**Directive:** Copy out all of the following records word for word.

**Data records:**
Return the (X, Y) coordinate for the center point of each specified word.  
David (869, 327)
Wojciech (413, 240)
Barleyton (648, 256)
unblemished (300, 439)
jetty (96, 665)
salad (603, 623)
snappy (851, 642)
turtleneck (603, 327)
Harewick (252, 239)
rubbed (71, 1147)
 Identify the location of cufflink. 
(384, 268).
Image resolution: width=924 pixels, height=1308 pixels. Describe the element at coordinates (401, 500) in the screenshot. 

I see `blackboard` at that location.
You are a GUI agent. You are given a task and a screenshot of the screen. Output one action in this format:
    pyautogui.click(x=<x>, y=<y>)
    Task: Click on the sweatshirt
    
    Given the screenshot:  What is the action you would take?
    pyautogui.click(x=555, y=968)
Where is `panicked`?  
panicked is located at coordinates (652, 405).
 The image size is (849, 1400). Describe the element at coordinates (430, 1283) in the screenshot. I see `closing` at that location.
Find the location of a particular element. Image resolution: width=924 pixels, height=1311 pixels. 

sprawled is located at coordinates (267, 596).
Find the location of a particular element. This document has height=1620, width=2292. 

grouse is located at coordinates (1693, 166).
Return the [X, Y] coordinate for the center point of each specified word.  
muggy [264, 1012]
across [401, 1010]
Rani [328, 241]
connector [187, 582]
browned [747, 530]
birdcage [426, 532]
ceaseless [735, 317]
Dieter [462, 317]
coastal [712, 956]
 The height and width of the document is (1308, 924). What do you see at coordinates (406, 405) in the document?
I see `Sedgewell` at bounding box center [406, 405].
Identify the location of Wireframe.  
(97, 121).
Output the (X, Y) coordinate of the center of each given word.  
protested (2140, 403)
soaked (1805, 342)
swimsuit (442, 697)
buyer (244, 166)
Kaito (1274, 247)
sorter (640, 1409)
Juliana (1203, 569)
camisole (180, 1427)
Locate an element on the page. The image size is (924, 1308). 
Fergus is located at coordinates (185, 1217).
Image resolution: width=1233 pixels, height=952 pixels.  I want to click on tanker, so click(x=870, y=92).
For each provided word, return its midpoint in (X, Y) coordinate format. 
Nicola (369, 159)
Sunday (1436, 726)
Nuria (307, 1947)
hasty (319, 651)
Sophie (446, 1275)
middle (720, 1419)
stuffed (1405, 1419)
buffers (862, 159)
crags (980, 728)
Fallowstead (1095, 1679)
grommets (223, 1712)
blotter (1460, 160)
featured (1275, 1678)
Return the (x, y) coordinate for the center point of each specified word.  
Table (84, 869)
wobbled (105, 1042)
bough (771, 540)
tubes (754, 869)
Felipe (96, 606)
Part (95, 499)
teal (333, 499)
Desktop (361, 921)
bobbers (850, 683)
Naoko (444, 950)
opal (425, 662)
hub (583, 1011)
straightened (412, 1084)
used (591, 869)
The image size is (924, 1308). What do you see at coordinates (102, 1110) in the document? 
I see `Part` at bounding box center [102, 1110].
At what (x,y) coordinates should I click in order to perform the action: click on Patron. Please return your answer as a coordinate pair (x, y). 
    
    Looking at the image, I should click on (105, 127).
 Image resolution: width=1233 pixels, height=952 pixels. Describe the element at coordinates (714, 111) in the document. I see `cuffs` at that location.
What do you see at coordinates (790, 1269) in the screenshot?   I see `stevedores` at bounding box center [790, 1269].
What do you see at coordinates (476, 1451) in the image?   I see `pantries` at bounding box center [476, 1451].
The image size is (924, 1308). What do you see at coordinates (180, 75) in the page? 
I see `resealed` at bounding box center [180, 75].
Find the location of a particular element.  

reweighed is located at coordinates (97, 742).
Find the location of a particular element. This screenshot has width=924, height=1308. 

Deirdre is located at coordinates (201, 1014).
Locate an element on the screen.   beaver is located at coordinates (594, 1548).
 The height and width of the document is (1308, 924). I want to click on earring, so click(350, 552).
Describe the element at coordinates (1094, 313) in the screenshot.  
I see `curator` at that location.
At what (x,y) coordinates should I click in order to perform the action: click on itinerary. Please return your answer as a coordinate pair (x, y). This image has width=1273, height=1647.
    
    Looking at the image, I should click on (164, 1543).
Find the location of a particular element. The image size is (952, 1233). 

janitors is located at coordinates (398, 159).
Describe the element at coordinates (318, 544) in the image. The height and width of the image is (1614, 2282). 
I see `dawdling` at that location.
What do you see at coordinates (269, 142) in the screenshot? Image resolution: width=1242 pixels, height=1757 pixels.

**Finished task:**
Return the (X, Y) coordinate for the center point of each specified word.  
David (869, 327)
Wojciech (413, 240)
Barleyton (648, 256)
unblemished (300, 439)
jetty (96, 665)
salad (603, 623)
snappy (851, 642)
turtleneck (603, 327)
Harewick (252, 239)
rubbed (71, 1147)
 Identify the location of cufflink. 
(384, 268).
Image resolution: width=924 pixels, height=1308 pixels. Describe the element at coordinates (401, 500) in the screenshot. 

I see `blackboard` at that location.
You are a GUI agent. You are given a task and a screenshot of the screen. Output one action in this format:
    pyautogui.click(x=<x>, y=<y>)
    Task: Click on the sweatshirt
    
    Given the screenshot:  What is the action you would take?
    pyautogui.click(x=555, y=968)
Where is `panicked`?  
panicked is located at coordinates (652, 405).
 The image size is (849, 1400). Describe the element at coordinates (430, 1283) in the screenshot. I see `closing` at that location.
Find the location of a particular element. Image resolution: width=924 pixels, height=1311 pixels. 

sprawled is located at coordinates (267, 596).
Find the location of a particular element. This document has height=1620, width=2292. 

grouse is located at coordinates (1693, 166).
Return the [X, Y] coordinate for the center point of each specified word.  
muggy [264, 1012]
across [401, 1010]
Rani [328, 241]
connector [187, 582]
browned [747, 530]
birdcage [426, 532]
ceaseless [735, 317]
Dieter [462, 317]
coastal [712, 956]
 The height and width of the document is (1308, 924). What do you see at coordinates (406, 405) in the document?
I see `Sedgewell` at bounding box center [406, 405].
Identify the location of Wireframe.  
(97, 121).
Output the (X, Y) coordinate of the center of each given word.  
protested (2140, 403)
soaked (1805, 342)
swimsuit (442, 697)
buyer (244, 166)
Kaito (1274, 247)
sorter (640, 1409)
Juliana (1203, 569)
camisole (180, 1427)
Locate an element on the page. The image size is (924, 1308). 
Fergus is located at coordinates (185, 1217).
Image resolution: width=1233 pixels, height=952 pixels.  I want to click on tanker, so click(x=870, y=92).
For each provided word, return its midpoint in (X, Y) coordinate format. 
Nicola (369, 159)
Sunday (1436, 726)
Nuria (307, 1947)
hasty (319, 651)
Sophie (446, 1275)
middle (720, 1419)
stuffed (1405, 1419)
buffers (862, 159)
crags (980, 728)
Fallowstead (1095, 1679)
grommets (223, 1712)
blotter (1460, 160)
featured (1275, 1678)
Return the (x, y) coordinate for the center point of each specified word.  
Table (84, 869)
wobbled (105, 1042)
bough (771, 540)
tubes (754, 869)
Felipe (96, 606)
Part (95, 499)
teal (333, 499)
Desktop (361, 921)
bobbers (850, 683)
Naoko (444, 950)
opal (425, 662)
hub (583, 1011)
straightened (412, 1084)
used (591, 869)
The image size is (924, 1308). What do you see at coordinates (102, 1110) in the document? 
I see `Part` at bounding box center [102, 1110].
At what (x,y) coordinates should I click in order to perform the action: click on Patron. Please return your answer as a coordinate pair (x, y). 
    
    Looking at the image, I should click on (105, 127).
 Image resolution: width=1233 pixels, height=952 pixels. Describe the element at coordinates (714, 111) in the document. I see `cuffs` at that location.
What do you see at coordinates (790, 1269) in the screenshot?   I see `stevedores` at bounding box center [790, 1269].
What do you see at coordinates (476, 1451) in the image?   I see `pantries` at bounding box center [476, 1451].
The image size is (924, 1308). What do you see at coordinates (180, 75) in the page? 
I see `resealed` at bounding box center [180, 75].
Find the location of a particular element.  

reweighed is located at coordinates (97, 742).
Find the location of a particular element. This screenshot has width=924, height=1308. 

Deirdre is located at coordinates (201, 1014).
Locate an element on the screen.   beaver is located at coordinates (594, 1548).
 The height and width of the document is (1308, 924). I want to click on earring, so click(350, 552).
Describe the element at coordinates (1094, 313) in the screenshot.  
I see `curator` at that location.
At what (x,y) coordinates should I click in order to perform the action: click on itinerary. Please return your answer as a coordinate pair (x, y). This image has width=1273, height=1647.
    
    Looking at the image, I should click on (164, 1543).
Find the location of a particular element. The image size is (952, 1233). 

janitors is located at coordinates (398, 159).
Describe the element at coordinates (318, 544) in the image. The height and width of the image is (1614, 2282). 
I see `dawdling` at that location.
What do you see at coordinates (269, 142) in the screenshot? Image resolution: width=1242 pixels, height=1757 pixels.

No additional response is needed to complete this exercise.